How to complete this task: Lines before the one holding "none -> lime plate J8:J10 level 1" are not wanted. Please copy that line and everything after it to the end of the records, exactly, skipping pictures.

Stored data:

+-------+

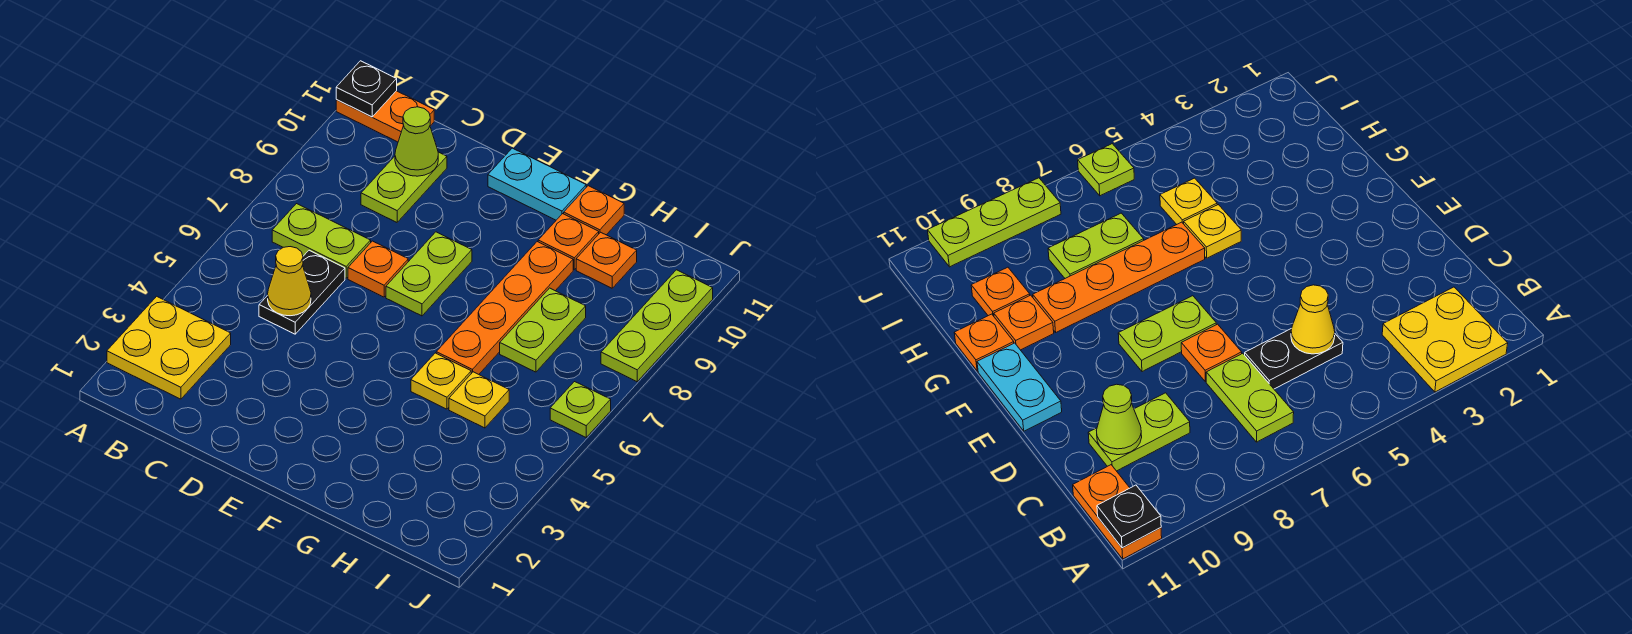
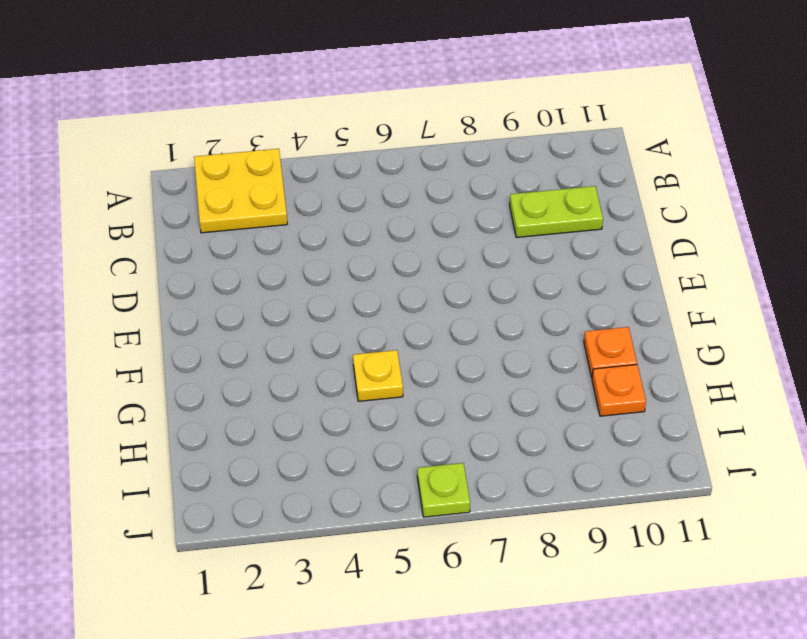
none -> orange plate A11:B11 level 1
none -> lime plate B7:C7 level 1
none -> black plate C5:C6 level 1

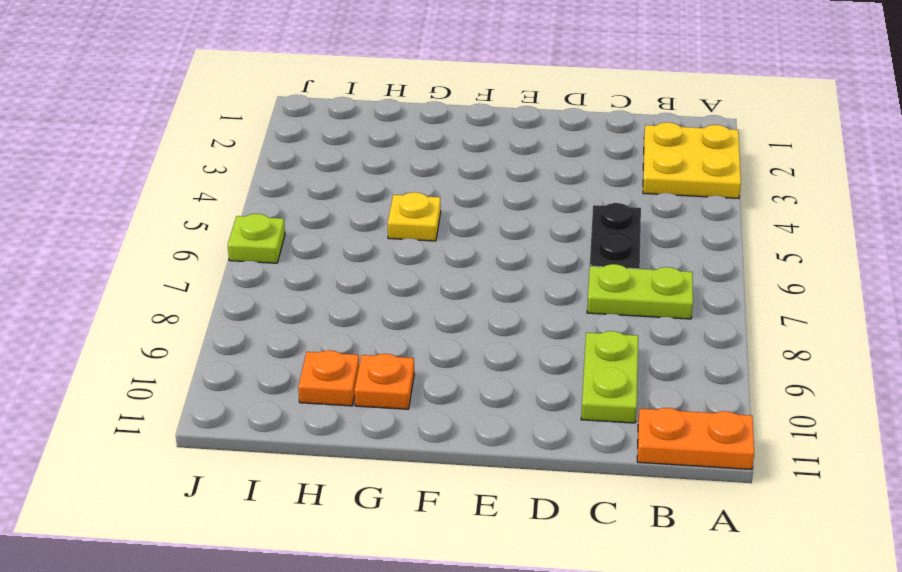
none -> orange plate D7 level 1
none -> lime plate E7:E8 level 1
none -> cyan plate E11:F11 level 1

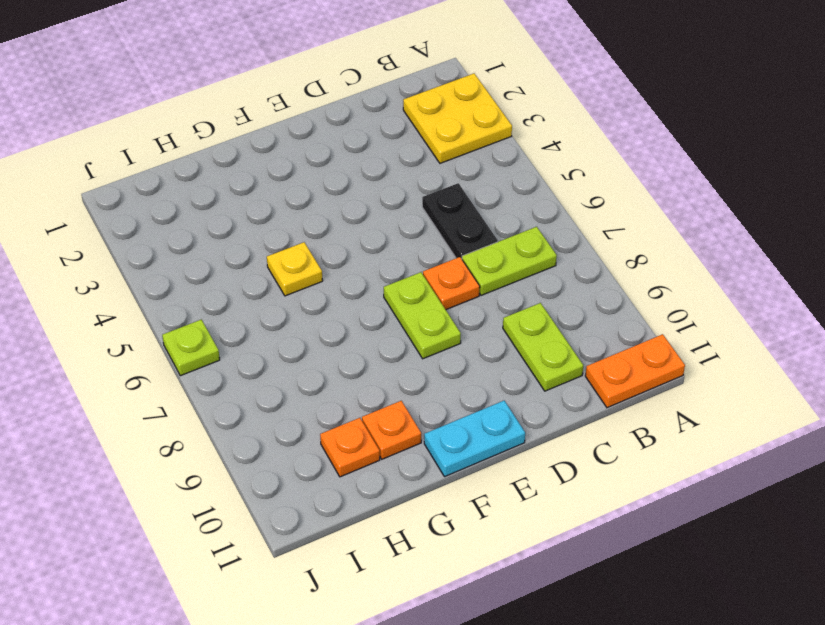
none -> orange plate G6:G9 level 1
none -> orange plate G11 level 1
none -> yellow plate H5 level 1

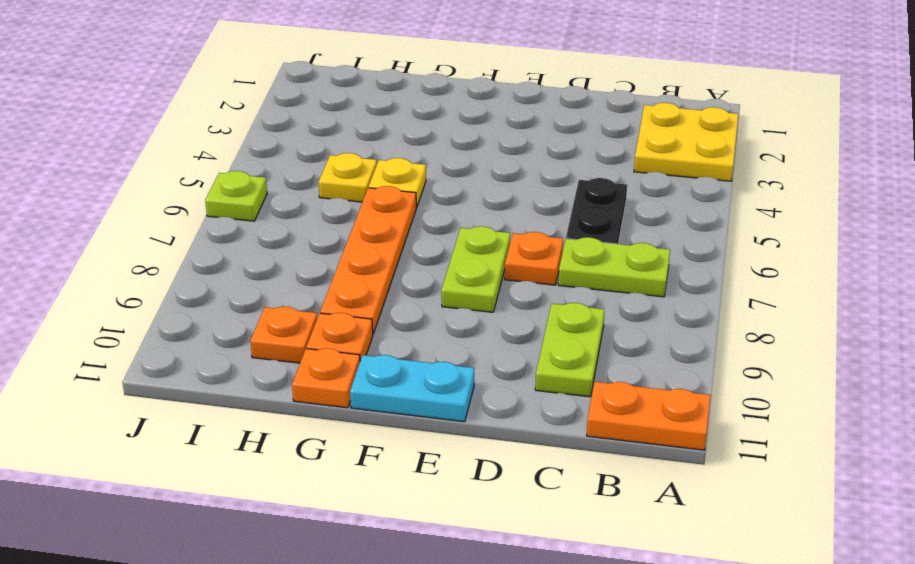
none -> lime plate H7:H8 level 1
none -> lime plate J8:J10 level 1
none -> black plate A11 level 2

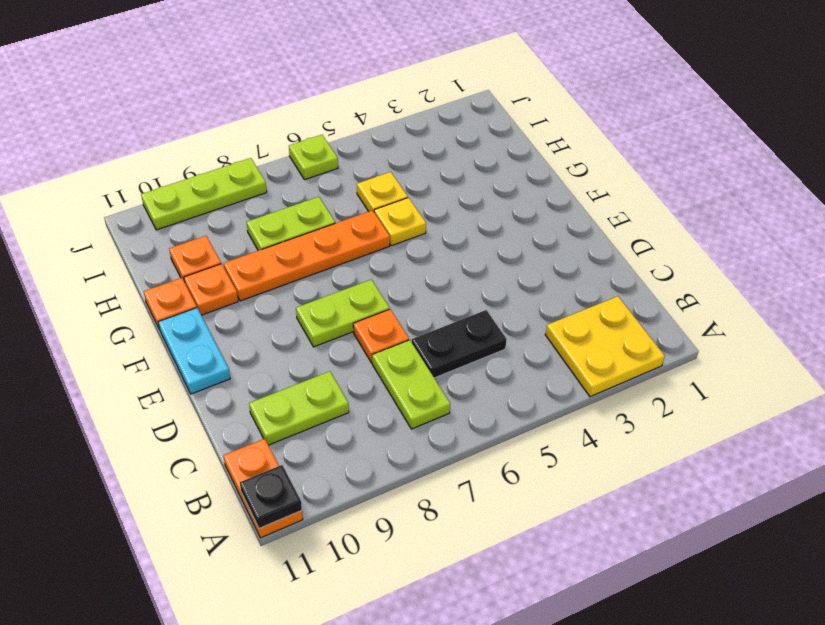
none -> yellow cone C5 level 2
none -> lime cone C10 level 2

+-------+

Task result:
none -> lime plate J8:J10 level 1
none -> black plate A11 level 2

none -> yellow cone C5 level 2
none -> lime cone C10 level 2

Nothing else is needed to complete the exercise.